Segment Start: Entries shown

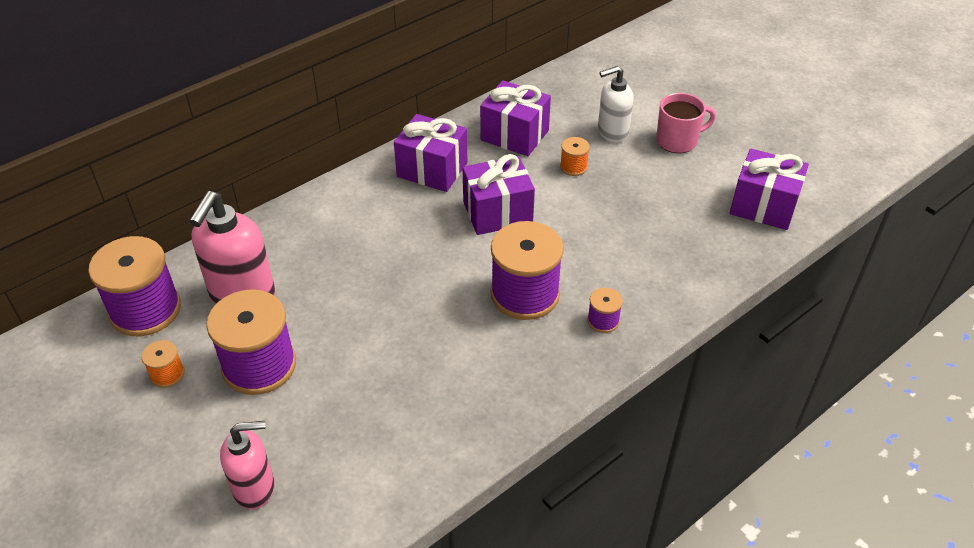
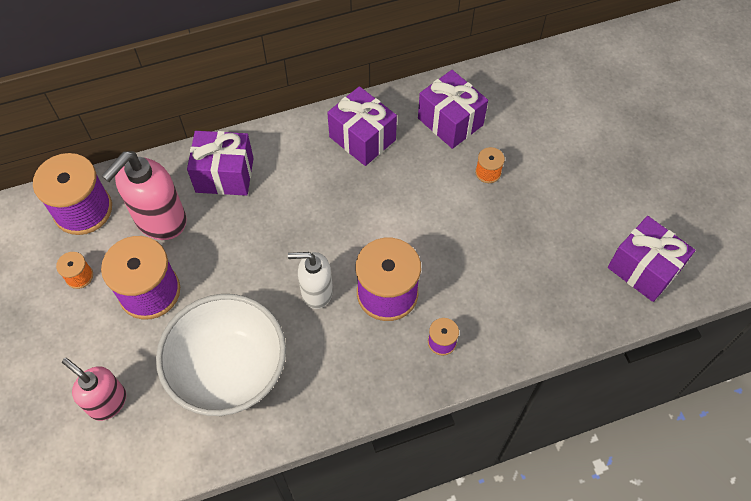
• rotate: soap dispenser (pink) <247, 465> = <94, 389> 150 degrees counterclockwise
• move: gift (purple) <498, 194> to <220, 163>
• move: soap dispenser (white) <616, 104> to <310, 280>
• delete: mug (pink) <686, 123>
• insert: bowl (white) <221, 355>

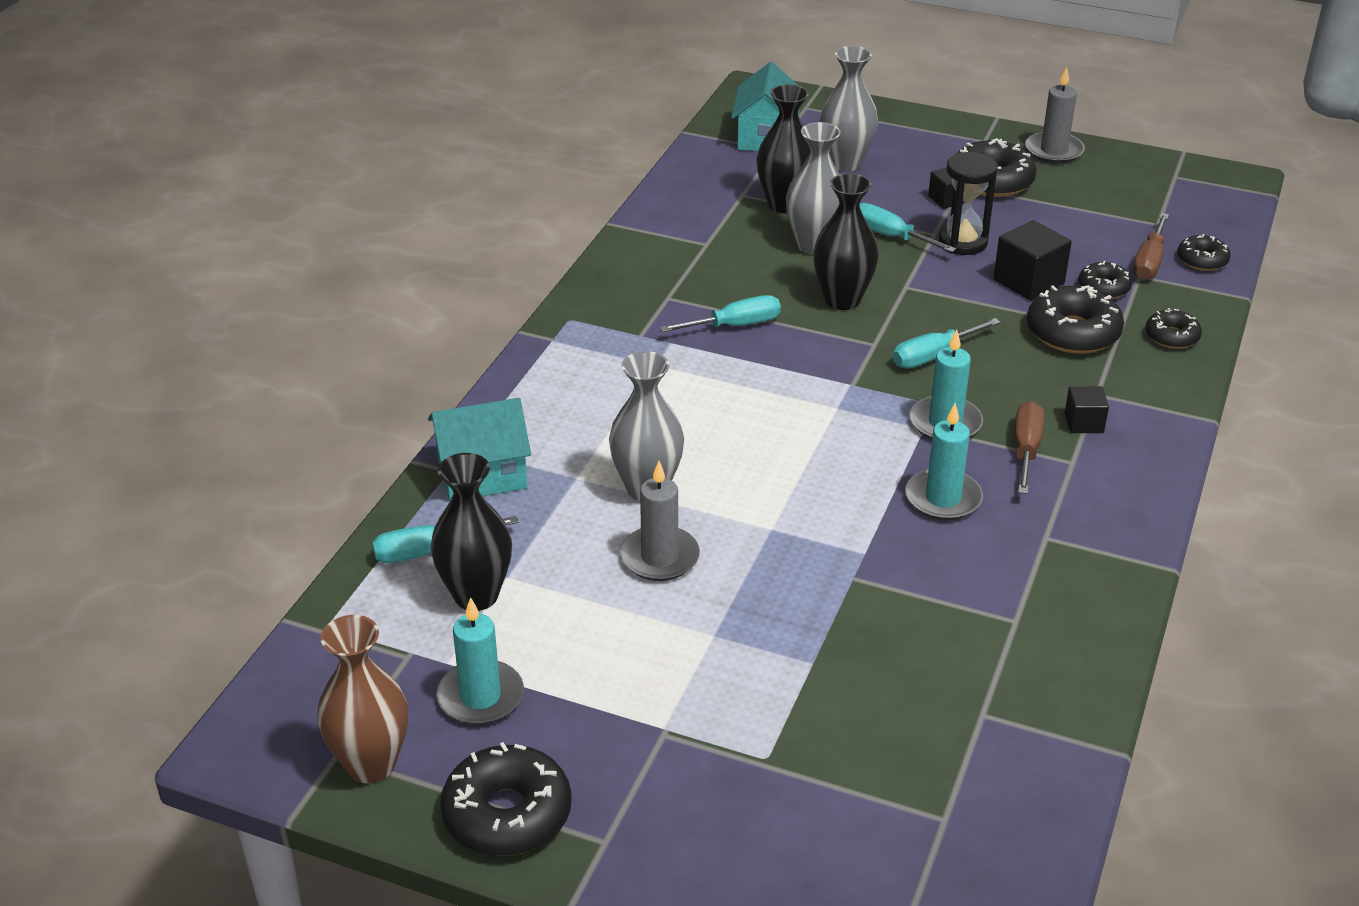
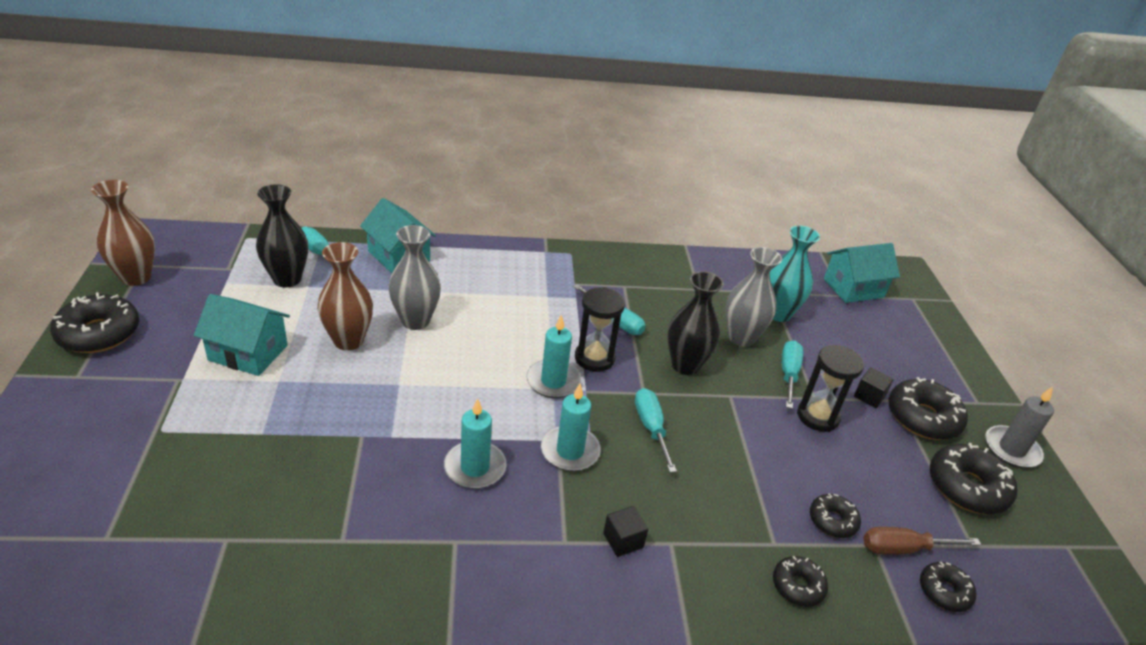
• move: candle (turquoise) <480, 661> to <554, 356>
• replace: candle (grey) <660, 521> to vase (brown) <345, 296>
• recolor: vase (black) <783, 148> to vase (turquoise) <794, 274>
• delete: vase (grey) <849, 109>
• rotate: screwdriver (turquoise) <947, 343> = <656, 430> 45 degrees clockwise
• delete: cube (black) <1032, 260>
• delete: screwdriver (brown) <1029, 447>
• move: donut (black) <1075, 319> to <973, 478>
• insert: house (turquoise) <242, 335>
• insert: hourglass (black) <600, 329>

Segment End: Entries shown

Task description: All of the material above needs to be restated exactly, with no pictures.

Exercise solution:
• rotate: soap dispenser (pink) <247, 465> = <94, 389> 150 degrees counterclockwise
• move: gift (purple) <498, 194> to <220, 163>
• move: soap dispenser (white) <616, 104> to <310, 280>
• delete: mug (pink) <686, 123>
• insert: bowl (white) <221, 355>

• move: candle (turquoise) <480, 661> to <554, 356>
• replace: candle (grey) <660, 521> to vase (brown) <345, 296>
• recolor: vase (black) <783, 148> to vase (turquoise) <794, 274>
• delete: vase (grey) <849, 109>
• rotate: screwdriver (turquoise) <947, 343> = <656, 430> 45 degrees clockwise
• delete: cube (black) <1032, 260>
• delete: screwdriver (brown) <1029, 447>
• move: donut (black) <1075, 319> to <973, 478>
• insert: house (turquoise) <242, 335>
• insert: hourglass (black) <600, 329>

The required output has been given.